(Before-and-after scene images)
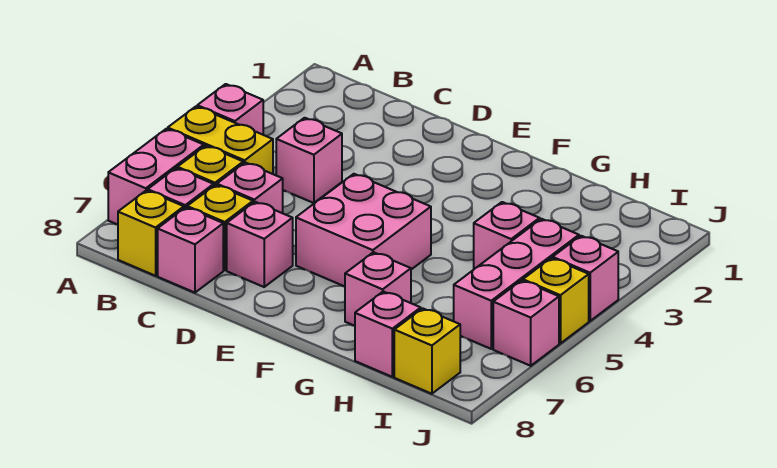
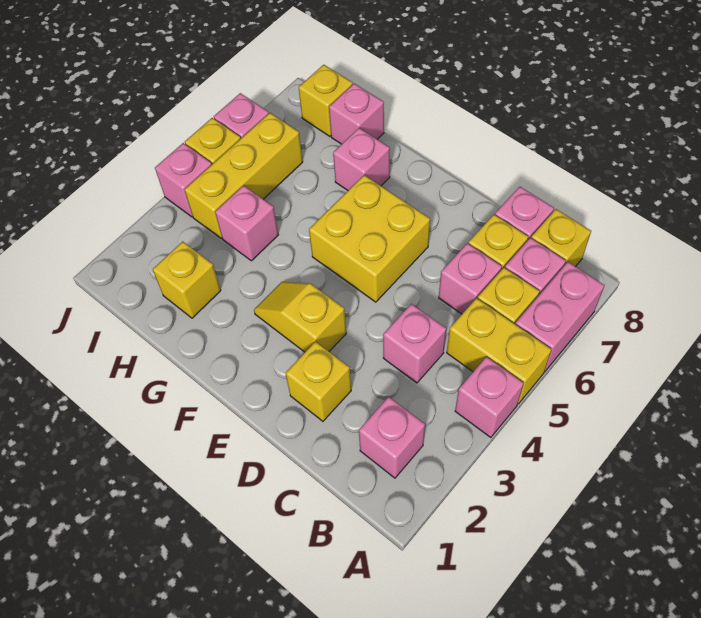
none -> yellow 1x1 brick [285,341,351,421]
pink 1x1 brick [227,202,293,287] -> pink 1x1 brick moved to [359,397,425,478]
none -> yellow 1x2 slope [254,282,346,352]
pink 2x2 brick [296,174,431,287] -> yellow 2x2 brick [309,175,430,302]
none -> yellow 1x1 brick [153,242,221,318]
pink 1x3 brick [454,219,579,349] -> yellow 1x3 brick [185,113,303,239]

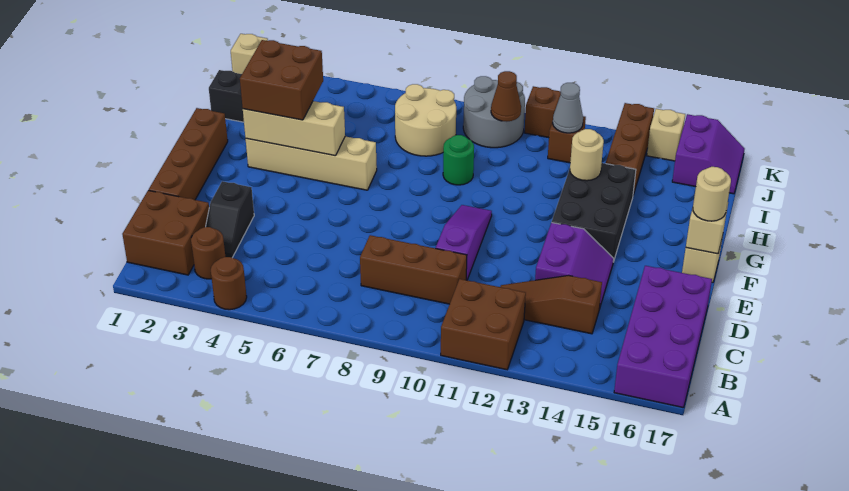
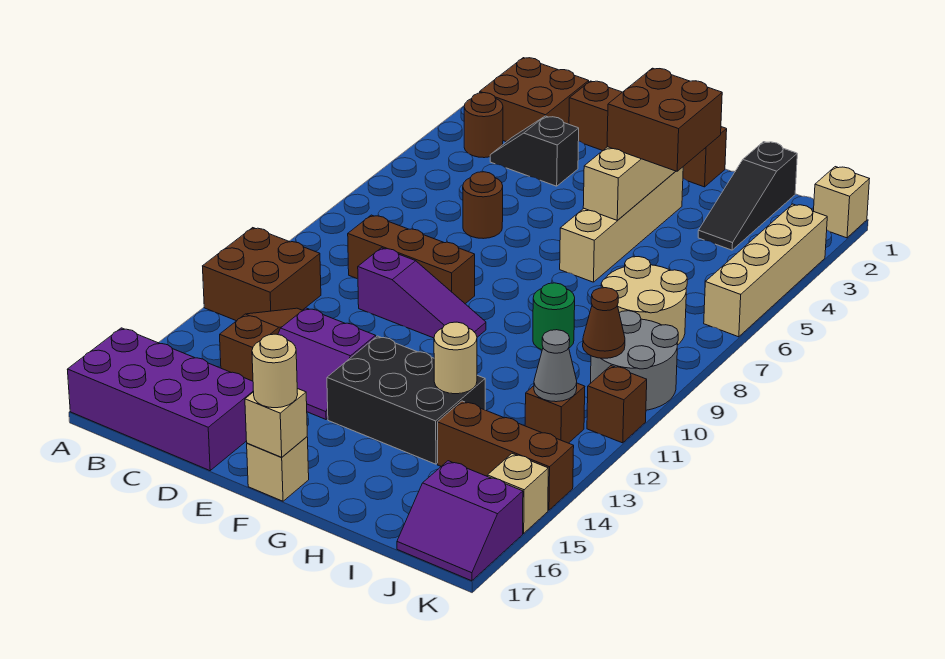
brown 1x1 round brick [211,257,247,310] -> brown 1x1 round brick moved to [463,172,503,239]
brown 1x3 brick [360,235,467,304] -> brown 1x3 brick turned to [348,215,475,304]
none -> tan 1x4 brick [704,204,827,337]

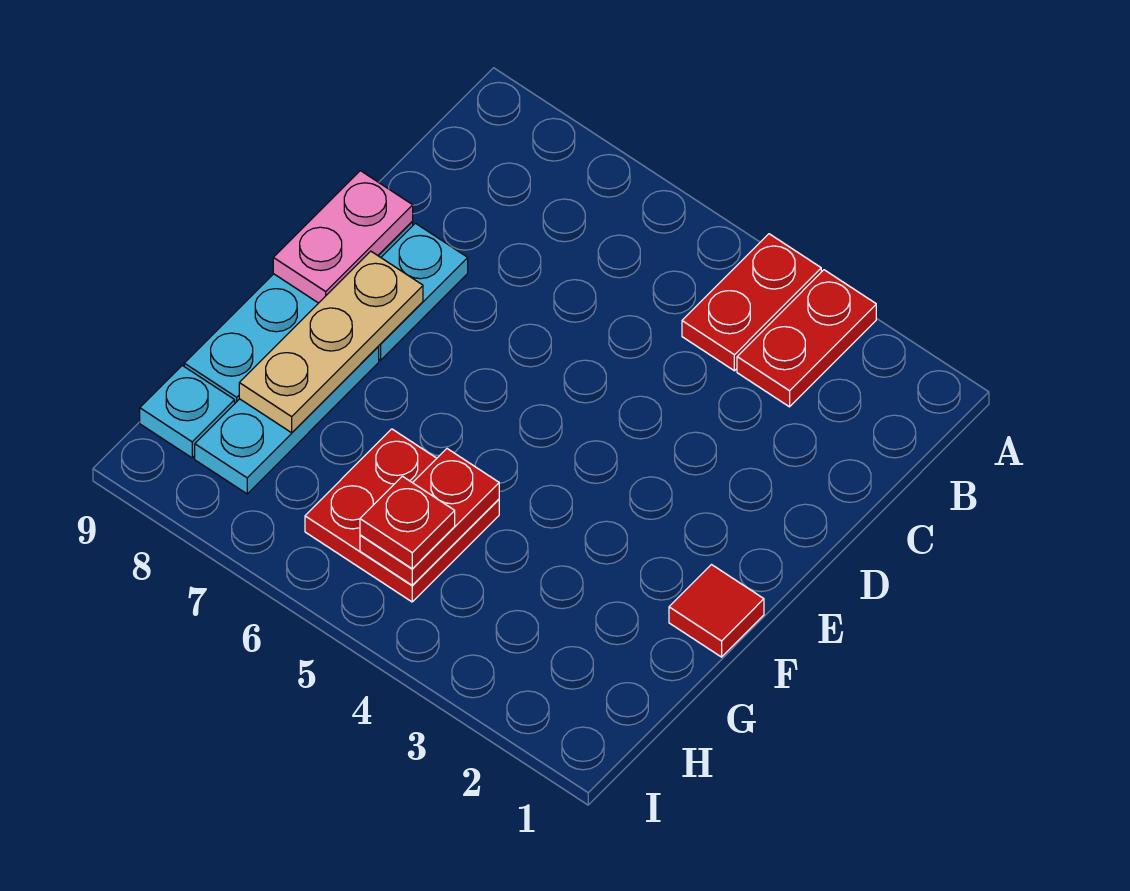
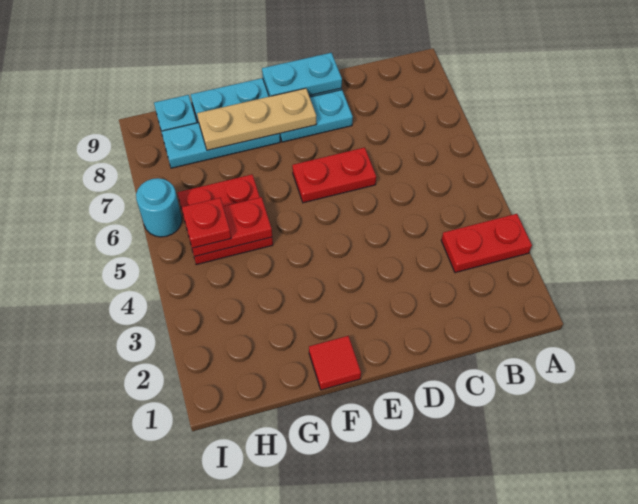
red 1x2 plate [682,234,821,371] -> red 1x2 plate moved to [292,147,376,203]
pink 1x2 plate [273,171,413,303] -> cyan 1x2 plate [262,53,342,97]
none -> cyan 1x1 round brick [136,178,182,237]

▶ _Problem_: Make a list of all lines in the data that contain "moved".

▶ _Response box_:
pink 1x1 brick [227,202,293,287] -> pink 1x1 brick moved to [359,397,425,478]
brown 1x1 round brick [211,257,247,310] -> brown 1x1 round brick moved to [463,172,503,239]
red 1x2 plate [682,234,821,371] -> red 1x2 plate moved to [292,147,376,203]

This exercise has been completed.